**Problem statement**
Where in the listing does the word "COIL" appear? Report each line that holds it.

**Source material**
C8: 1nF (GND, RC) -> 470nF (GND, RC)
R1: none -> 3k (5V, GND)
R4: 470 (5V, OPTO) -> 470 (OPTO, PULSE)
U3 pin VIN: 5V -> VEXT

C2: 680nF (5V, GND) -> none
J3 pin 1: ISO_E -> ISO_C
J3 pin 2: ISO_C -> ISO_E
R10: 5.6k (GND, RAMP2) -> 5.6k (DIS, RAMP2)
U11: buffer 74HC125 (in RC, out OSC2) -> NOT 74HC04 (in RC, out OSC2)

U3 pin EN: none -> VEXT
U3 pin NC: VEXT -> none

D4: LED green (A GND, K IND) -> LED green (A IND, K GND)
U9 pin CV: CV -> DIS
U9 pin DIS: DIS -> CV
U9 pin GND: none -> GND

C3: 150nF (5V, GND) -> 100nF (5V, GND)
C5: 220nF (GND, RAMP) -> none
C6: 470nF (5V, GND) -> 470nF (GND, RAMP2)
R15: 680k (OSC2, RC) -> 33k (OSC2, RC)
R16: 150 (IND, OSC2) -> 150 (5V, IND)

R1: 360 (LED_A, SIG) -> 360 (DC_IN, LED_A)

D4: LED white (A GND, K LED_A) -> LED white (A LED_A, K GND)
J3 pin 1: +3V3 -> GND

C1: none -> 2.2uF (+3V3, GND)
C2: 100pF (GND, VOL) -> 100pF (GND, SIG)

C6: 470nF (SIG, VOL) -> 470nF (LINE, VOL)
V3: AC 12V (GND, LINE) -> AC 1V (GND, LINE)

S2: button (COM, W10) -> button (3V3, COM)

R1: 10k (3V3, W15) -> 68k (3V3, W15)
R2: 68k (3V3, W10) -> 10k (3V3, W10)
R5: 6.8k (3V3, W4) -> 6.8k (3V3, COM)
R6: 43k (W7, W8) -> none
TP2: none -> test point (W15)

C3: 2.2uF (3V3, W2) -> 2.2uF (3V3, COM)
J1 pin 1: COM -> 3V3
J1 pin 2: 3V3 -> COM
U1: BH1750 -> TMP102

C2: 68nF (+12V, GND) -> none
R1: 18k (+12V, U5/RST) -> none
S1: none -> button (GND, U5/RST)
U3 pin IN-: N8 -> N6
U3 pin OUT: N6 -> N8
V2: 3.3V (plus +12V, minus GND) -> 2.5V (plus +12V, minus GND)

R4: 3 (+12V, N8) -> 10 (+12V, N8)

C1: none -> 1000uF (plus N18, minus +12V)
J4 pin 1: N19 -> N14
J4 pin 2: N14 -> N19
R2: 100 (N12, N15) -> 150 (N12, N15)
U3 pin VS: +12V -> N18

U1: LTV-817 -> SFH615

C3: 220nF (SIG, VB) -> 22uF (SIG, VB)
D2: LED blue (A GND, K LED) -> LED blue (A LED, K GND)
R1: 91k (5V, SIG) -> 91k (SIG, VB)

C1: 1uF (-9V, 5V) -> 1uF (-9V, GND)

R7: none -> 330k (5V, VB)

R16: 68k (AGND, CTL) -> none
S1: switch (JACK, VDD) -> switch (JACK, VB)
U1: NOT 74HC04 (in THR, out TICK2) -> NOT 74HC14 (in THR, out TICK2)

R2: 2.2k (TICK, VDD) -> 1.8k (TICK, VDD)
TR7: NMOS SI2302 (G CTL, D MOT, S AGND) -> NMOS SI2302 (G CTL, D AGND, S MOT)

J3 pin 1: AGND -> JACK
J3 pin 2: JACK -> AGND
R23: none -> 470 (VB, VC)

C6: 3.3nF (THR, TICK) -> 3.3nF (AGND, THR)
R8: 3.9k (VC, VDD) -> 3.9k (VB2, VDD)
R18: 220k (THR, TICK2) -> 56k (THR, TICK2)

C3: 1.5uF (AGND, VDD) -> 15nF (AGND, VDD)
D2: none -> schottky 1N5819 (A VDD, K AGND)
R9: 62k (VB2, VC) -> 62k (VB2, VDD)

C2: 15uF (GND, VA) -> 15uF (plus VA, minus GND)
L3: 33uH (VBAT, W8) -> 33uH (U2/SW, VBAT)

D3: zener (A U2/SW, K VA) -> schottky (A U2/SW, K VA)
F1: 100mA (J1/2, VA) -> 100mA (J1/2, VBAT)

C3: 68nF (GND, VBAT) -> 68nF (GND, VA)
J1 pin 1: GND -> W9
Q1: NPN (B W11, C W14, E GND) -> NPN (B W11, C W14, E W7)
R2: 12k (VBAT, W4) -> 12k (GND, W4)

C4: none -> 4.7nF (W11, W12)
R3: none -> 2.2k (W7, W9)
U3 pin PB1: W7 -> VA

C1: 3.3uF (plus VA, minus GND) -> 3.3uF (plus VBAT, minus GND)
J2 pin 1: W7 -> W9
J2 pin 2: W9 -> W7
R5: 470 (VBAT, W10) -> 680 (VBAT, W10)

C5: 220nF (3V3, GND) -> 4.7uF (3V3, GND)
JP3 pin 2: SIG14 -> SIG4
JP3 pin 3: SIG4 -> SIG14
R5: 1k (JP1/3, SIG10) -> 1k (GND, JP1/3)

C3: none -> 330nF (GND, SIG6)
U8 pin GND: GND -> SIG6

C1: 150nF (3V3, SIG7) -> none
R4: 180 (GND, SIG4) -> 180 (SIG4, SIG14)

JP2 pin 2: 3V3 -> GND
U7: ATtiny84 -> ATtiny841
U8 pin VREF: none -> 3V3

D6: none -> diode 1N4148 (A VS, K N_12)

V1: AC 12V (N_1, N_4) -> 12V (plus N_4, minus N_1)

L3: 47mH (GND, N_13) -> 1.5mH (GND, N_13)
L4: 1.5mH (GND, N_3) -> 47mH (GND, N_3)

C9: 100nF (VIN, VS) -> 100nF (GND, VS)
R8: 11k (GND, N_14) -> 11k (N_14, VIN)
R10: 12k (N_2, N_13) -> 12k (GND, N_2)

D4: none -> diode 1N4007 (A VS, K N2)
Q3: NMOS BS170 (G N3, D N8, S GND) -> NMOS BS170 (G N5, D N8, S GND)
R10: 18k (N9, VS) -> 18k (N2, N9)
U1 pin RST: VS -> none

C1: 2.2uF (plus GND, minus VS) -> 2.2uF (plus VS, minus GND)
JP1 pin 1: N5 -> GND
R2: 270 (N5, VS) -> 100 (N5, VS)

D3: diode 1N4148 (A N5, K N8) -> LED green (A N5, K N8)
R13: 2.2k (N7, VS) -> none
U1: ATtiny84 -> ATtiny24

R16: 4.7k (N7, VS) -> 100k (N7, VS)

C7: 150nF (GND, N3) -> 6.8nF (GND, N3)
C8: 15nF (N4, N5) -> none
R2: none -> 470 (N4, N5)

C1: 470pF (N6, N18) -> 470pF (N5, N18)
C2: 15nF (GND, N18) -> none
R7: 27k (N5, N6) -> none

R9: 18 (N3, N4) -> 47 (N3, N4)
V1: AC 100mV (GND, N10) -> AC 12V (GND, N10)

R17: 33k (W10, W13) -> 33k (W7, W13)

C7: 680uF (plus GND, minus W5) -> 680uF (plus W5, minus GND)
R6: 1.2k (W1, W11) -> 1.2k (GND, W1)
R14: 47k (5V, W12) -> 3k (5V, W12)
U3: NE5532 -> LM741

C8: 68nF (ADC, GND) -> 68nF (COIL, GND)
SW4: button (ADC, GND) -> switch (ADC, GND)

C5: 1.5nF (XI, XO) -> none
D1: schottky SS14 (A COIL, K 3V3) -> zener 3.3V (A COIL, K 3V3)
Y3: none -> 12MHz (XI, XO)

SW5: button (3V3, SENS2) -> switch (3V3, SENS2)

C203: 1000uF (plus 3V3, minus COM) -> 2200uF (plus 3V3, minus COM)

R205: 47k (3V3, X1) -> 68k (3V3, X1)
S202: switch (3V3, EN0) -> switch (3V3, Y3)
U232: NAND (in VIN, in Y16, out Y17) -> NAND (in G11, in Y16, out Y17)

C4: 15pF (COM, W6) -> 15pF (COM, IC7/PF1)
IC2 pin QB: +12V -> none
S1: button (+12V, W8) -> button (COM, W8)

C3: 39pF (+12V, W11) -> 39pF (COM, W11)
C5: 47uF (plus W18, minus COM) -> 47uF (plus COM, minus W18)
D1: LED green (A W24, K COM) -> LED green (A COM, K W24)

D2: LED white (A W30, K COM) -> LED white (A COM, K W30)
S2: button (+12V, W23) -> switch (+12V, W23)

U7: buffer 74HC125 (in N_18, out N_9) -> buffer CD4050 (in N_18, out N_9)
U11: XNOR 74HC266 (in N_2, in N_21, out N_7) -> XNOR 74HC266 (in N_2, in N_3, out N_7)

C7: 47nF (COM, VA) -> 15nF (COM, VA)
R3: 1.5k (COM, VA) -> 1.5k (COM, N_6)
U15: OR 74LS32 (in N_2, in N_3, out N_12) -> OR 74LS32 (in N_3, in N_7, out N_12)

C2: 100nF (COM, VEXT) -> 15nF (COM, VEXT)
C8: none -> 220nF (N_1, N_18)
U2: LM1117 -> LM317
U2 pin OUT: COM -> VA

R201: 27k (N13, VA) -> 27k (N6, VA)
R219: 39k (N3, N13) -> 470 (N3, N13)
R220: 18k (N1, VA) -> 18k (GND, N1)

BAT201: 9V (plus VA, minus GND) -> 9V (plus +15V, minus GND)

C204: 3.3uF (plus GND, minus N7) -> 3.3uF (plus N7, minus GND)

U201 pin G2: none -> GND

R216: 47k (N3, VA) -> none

**Solved exercise**
C8: 68nF (ADC, GND) -> 68nF (COIL, GND)
D1: schottky SS14 (A COIL, K 3V3) -> zener 3.3V (A COIL, K 3V3)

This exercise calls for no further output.